(Before-and-after object listings)
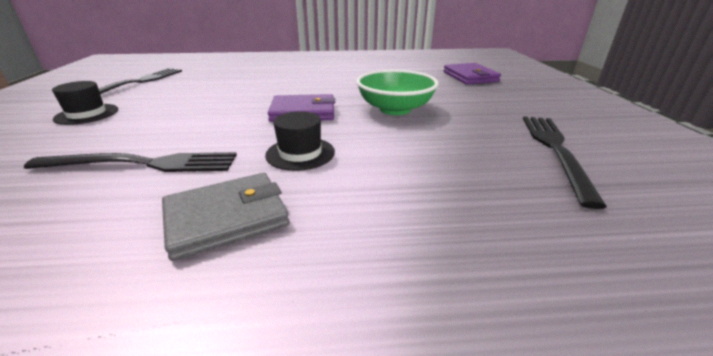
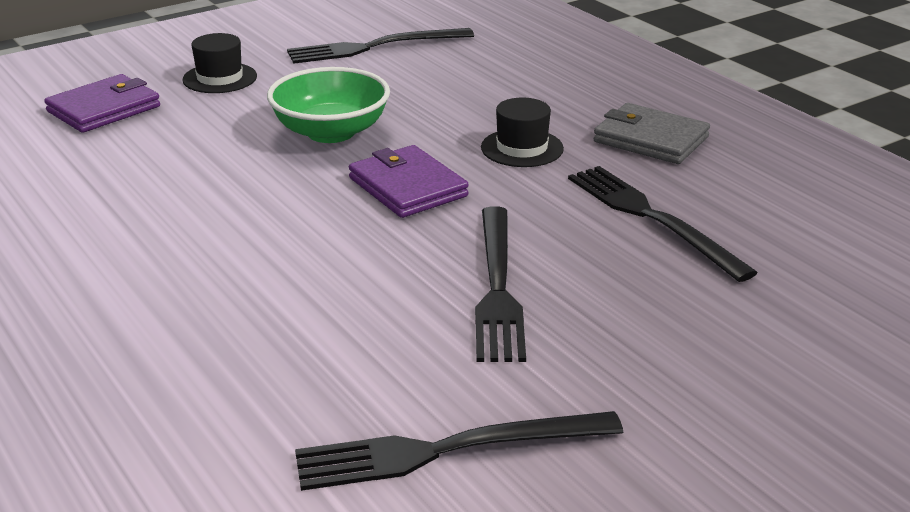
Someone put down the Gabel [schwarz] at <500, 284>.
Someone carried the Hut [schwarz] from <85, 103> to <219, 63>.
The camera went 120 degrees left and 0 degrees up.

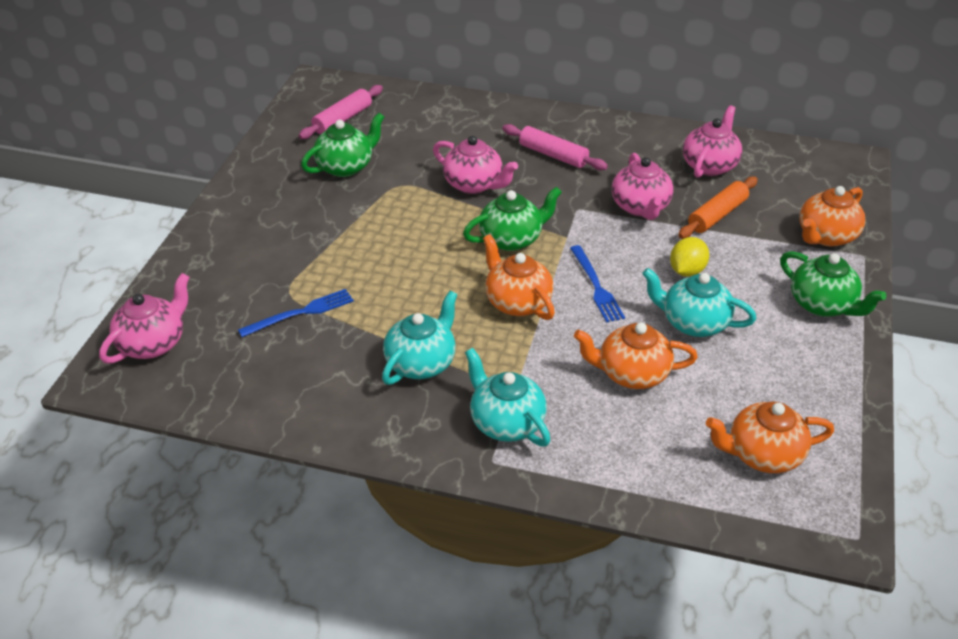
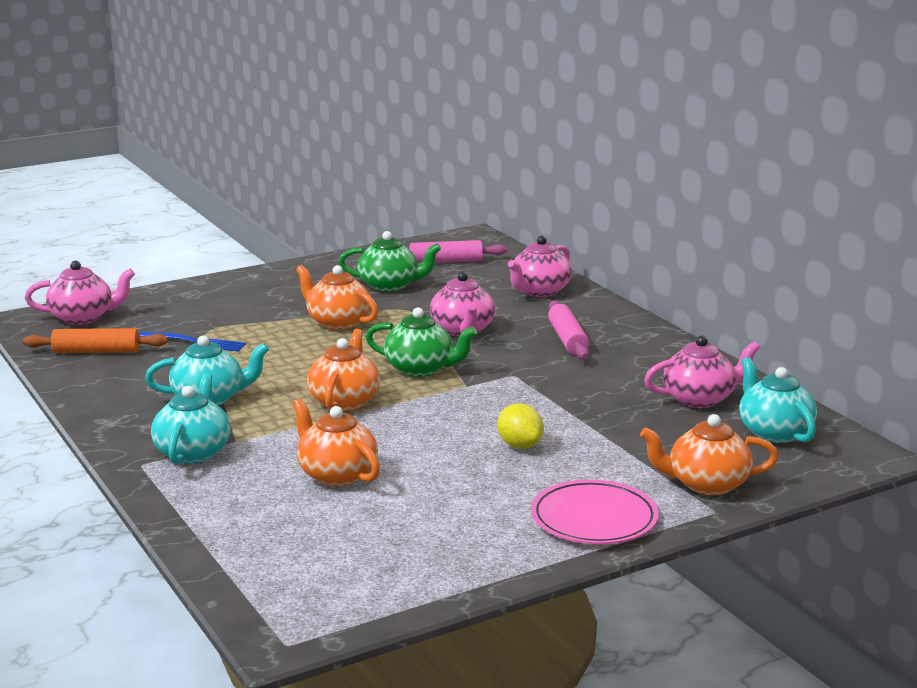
Someone took away the Gabel [blau] at <597, 284>.
Someone carried the Teekanne [rosa] from <642, 186> to <540, 266>.
Someone carried the Teekanne [türkis] from <699, 302> to <778, 400>.
Someone carried the Nudelholz [orange] from <718, 207> to <95, 340>.
Someone carried the Teekanne [orange] from <770, 437> to <337, 297>.
Someone swapped the Teekanne [grün] at <833, 284> for the Teller [rosa] at <595, 512>.
Someone rotated the Zitrone [gelb] at <689, 257> by 75 degrees clockwise.
The camera went 45 degrees right and 20 degrees down.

**TASK OBJECTIVE:** The line with "Someone carried the Teekanne [orange]" marks where to start. Transcribe from there through the final line of the records, exactly and with nothing added.

**RESPONSE AREA:**
Someone carried the Teekanne [orange] from <770, 437> to <337, 297>.
Someone swapped the Teekanne [grün] at <833, 284> for the Teller [rosa] at <595, 512>.
Someone rotated the Zitrone [gelb] at <689, 257> by 75 degrees clockwise.
The camera went 45 degrees right and 20 degrees down.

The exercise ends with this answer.